Could you copy every entry exactly, dropping the pictures?

####################

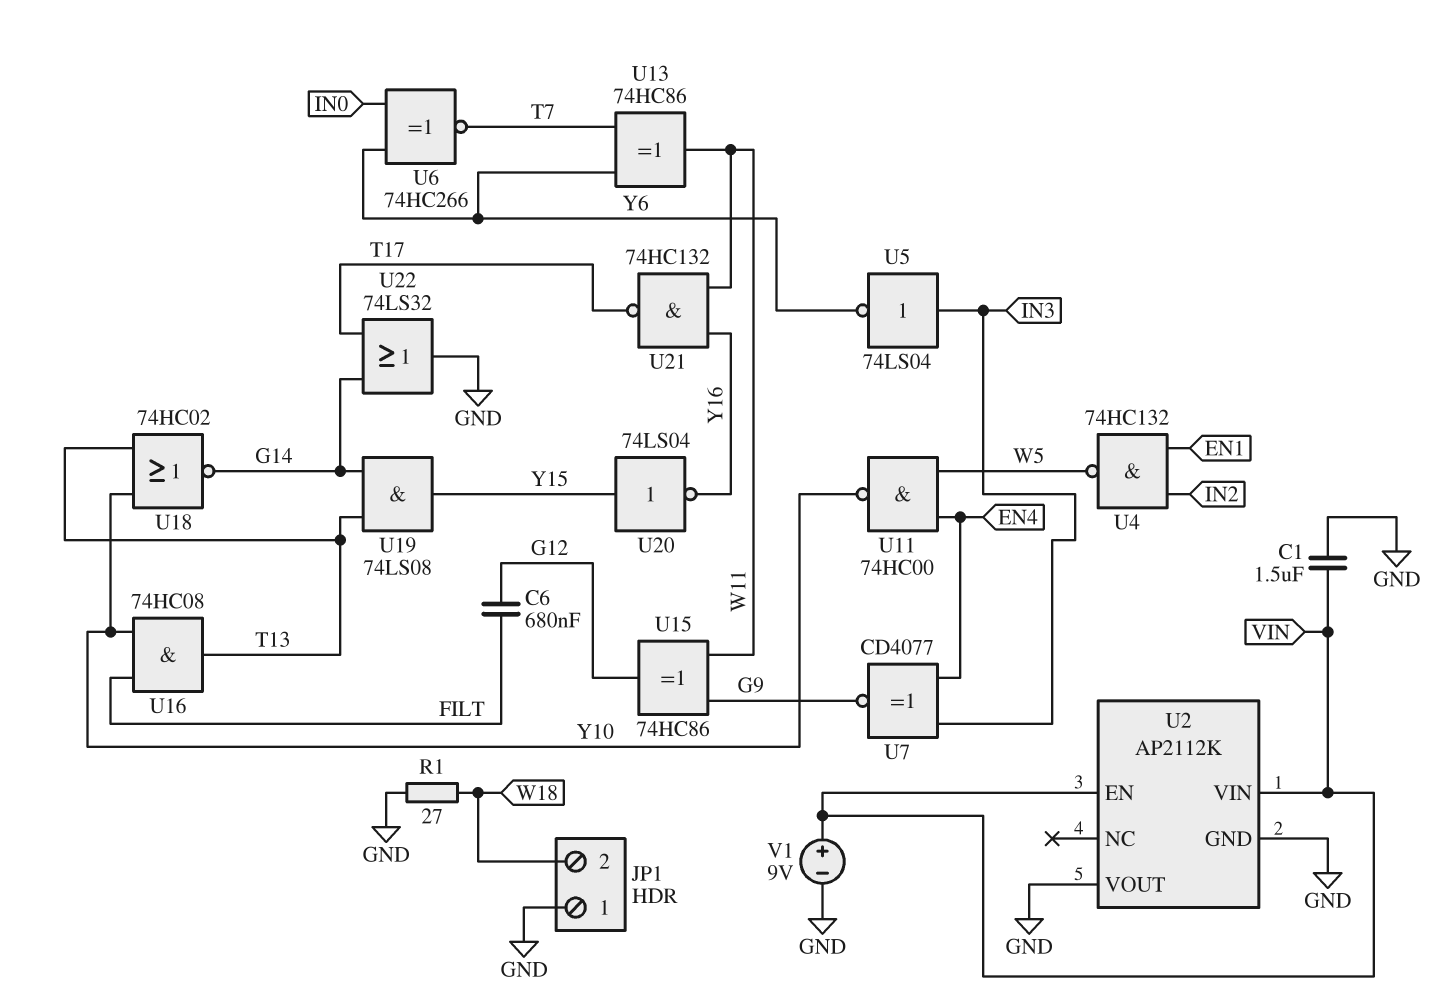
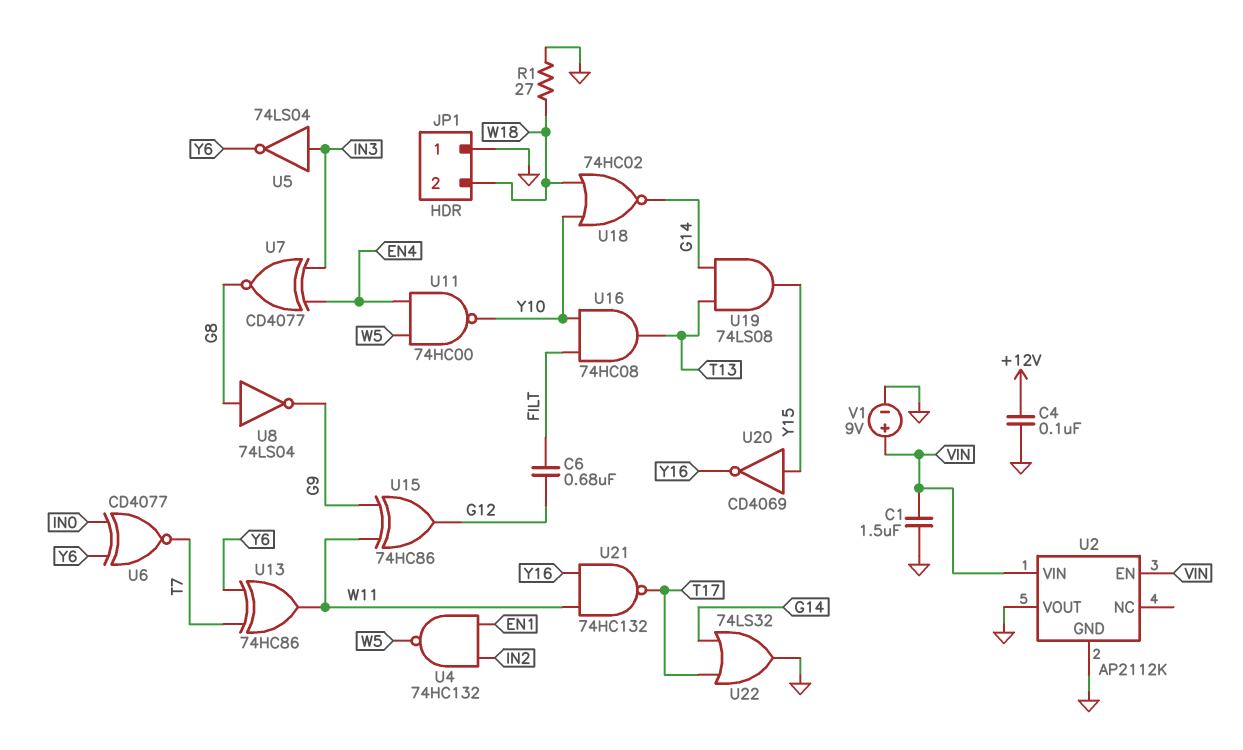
C4: none -> 100nF (+12V, GND)
U6: XNOR 74HC266 (in IN0, in Y6, out T7) -> XNOR CD4077 (in IN0, in Y6, out T7)
U7: XNOR CD4077 (in EN4, in IN3, out G9) -> XNOR CD4077 (in EN4, in IN3, out G8)
U8: none -> NOT 74LS04 (in G8, out G9)
U18: NOR 74HC02 (in T13, in Y10, out G14) -> NOR 74HC02 (in W18, in Y10, out G14)
U20: NOT 74LS04 (in Y15, out Y16) -> NOT CD4069 (in Y15, out Y16)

####################

__Response to the exercise__.
C4: none -> 100nF (+12V, GND)
U6: XNOR 74HC266 (in IN0, in Y6, out T7) -> XNOR CD4077 (in IN0, in Y6, out T7)
U7: XNOR CD4077 (in EN4, in IN3, out G9) -> XNOR CD4077 (in EN4, in IN3, out G8)
U8: none -> NOT 74LS04 (in G8, out G9)
U18: NOR 74HC02 (in T13, in Y10, out G14) -> NOR 74HC02 (in W18, in Y10, out G14)
U20: NOT 74LS04 (in Y15, out Y16) -> NOT CD4069 (in Y15, out Y16)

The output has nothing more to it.